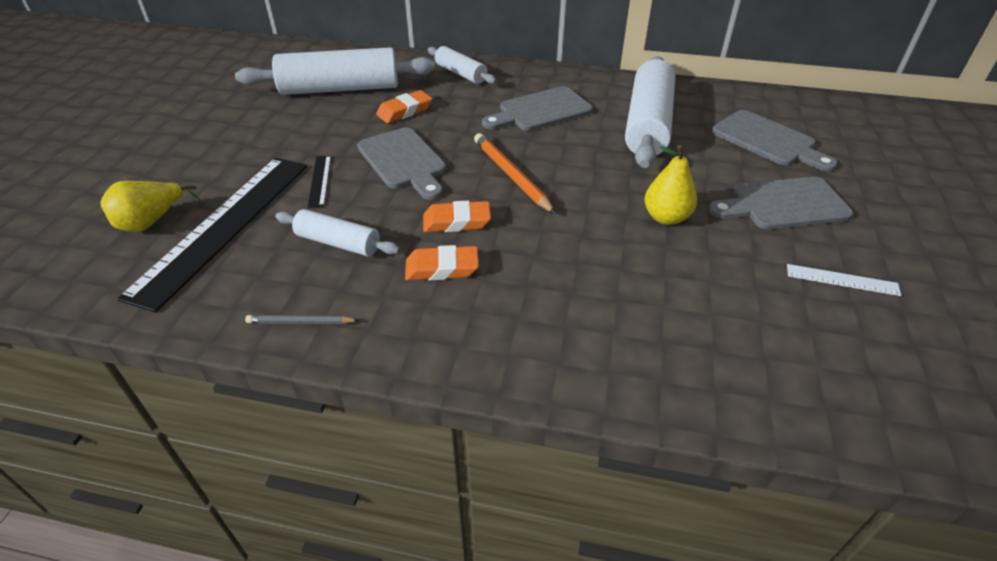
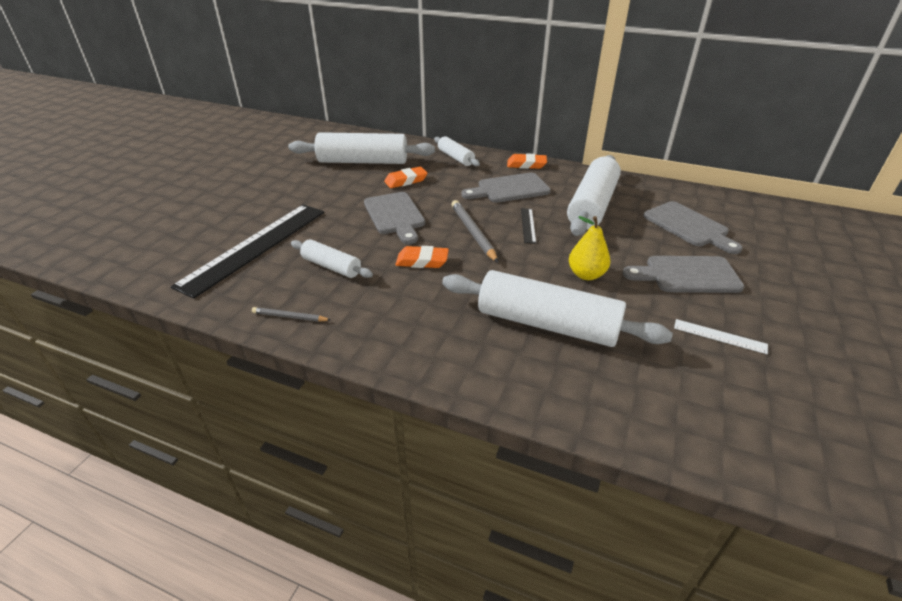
camera: 10 degrees right, 5 degrees down
(151, 222) = (207, 239): yellow pear -> none
(320, 180) = (330, 223): black ruler -> black ruler (528, 225)
(442, 268) = (402, 292): orange eraser -> orange eraser (526, 165)
(511, 175) = (473, 232): orange pencil -> grey pencil
(637, 290) = (547, 324): none -> white rolling pin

Directive
Return a copy of each line in the records above that has "none" in it.

Result below
(151, 222) = (207, 239): yellow pear -> none
(637, 290) = (547, 324): none -> white rolling pin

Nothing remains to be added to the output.